▶ Task to complete
Find the line in the entries below that contains "DHT pin DATA: D5 -> A5". Repeat it exactly, and every line after it through the line that contains "STEPPER pin IN4: D7 -> D3".

▶ Task inputs

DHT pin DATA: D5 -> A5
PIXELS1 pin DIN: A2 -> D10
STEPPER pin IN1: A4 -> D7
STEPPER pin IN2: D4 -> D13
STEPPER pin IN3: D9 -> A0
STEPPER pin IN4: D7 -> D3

==

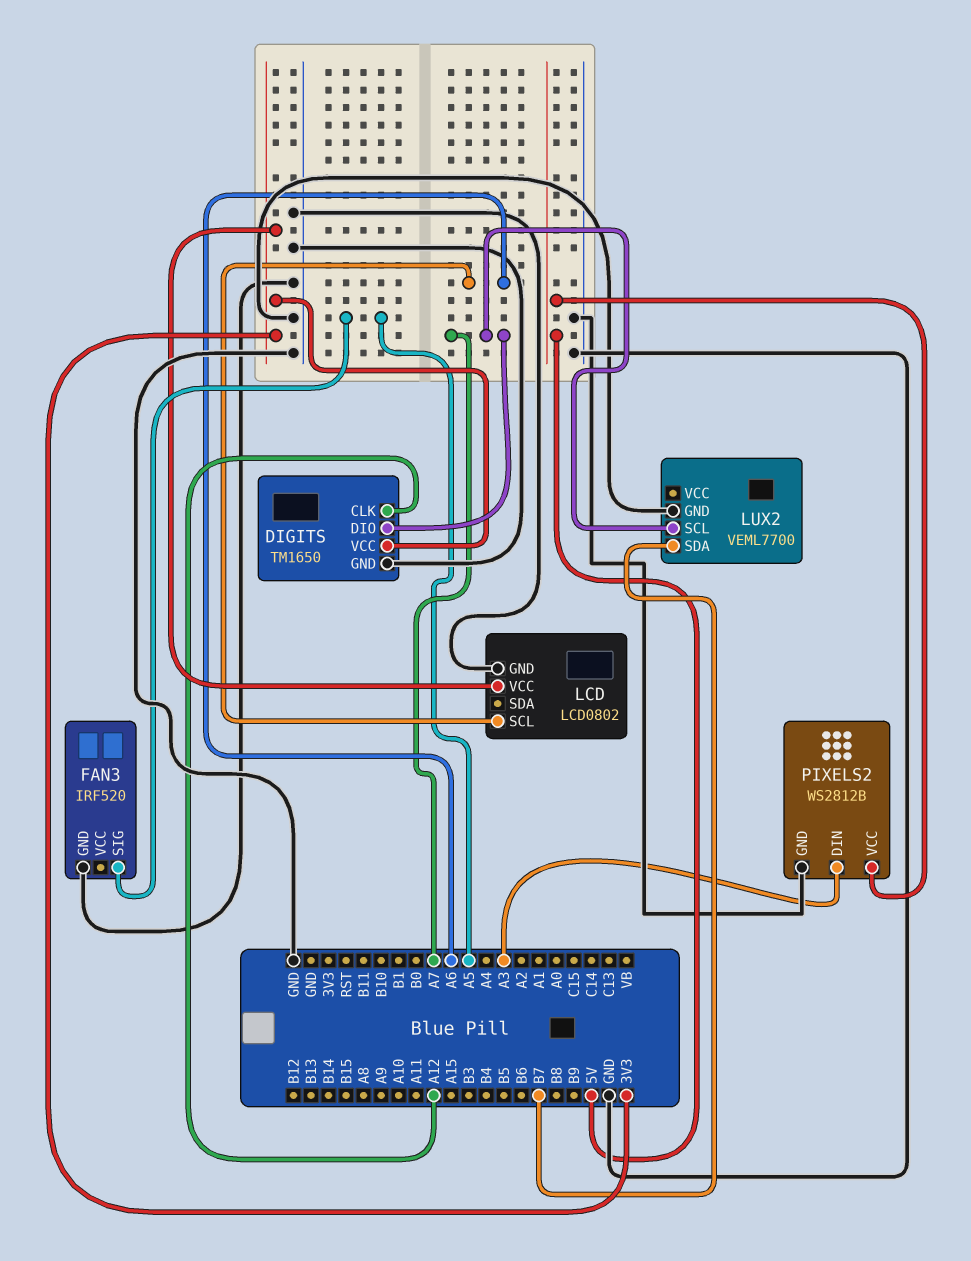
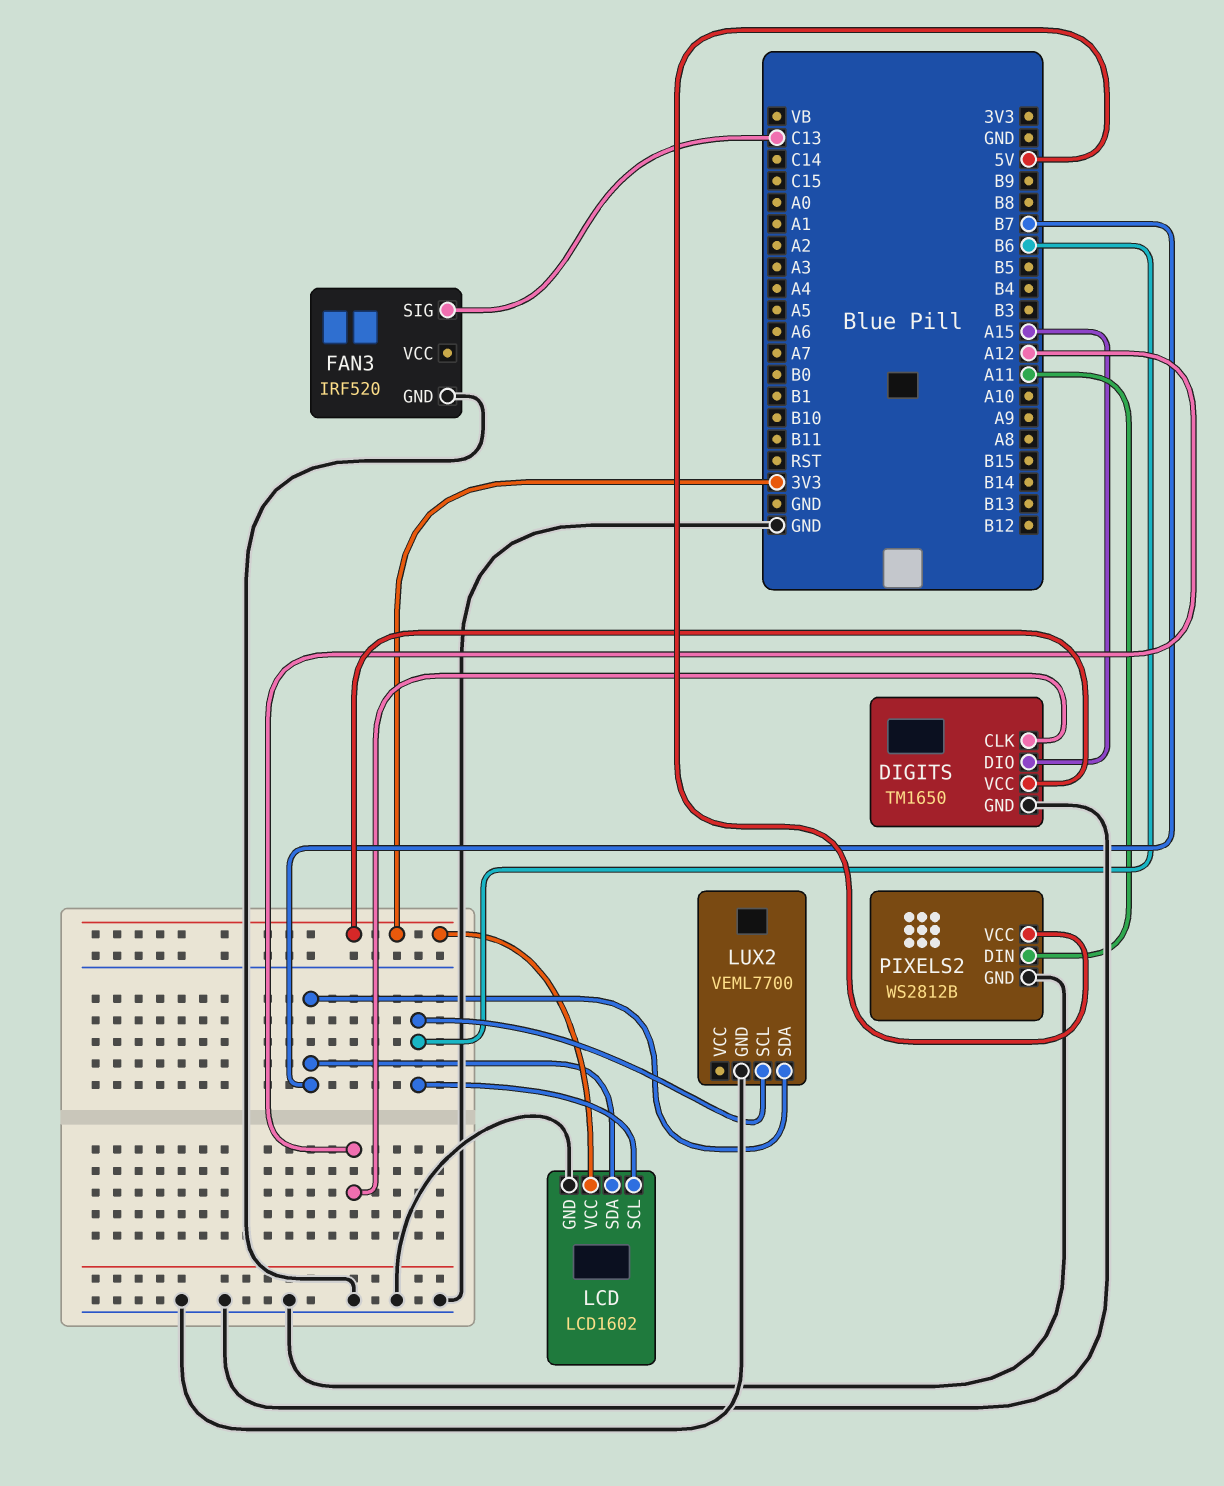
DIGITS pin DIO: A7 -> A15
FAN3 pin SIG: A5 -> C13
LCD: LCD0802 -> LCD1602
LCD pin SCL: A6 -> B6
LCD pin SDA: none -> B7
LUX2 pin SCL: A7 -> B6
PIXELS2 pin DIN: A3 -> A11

---

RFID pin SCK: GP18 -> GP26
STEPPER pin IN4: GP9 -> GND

▶ Output for this task
DHT pin DATA: D5 -> A5
PIXELS1 pin DIN: A2 -> D10
STEPPER pin IN1: A4 -> D7
STEPPER pin IN2: D4 -> D13
STEPPER pin IN3: D9 -> A0
STEPPER pin IN4: D7 -> D3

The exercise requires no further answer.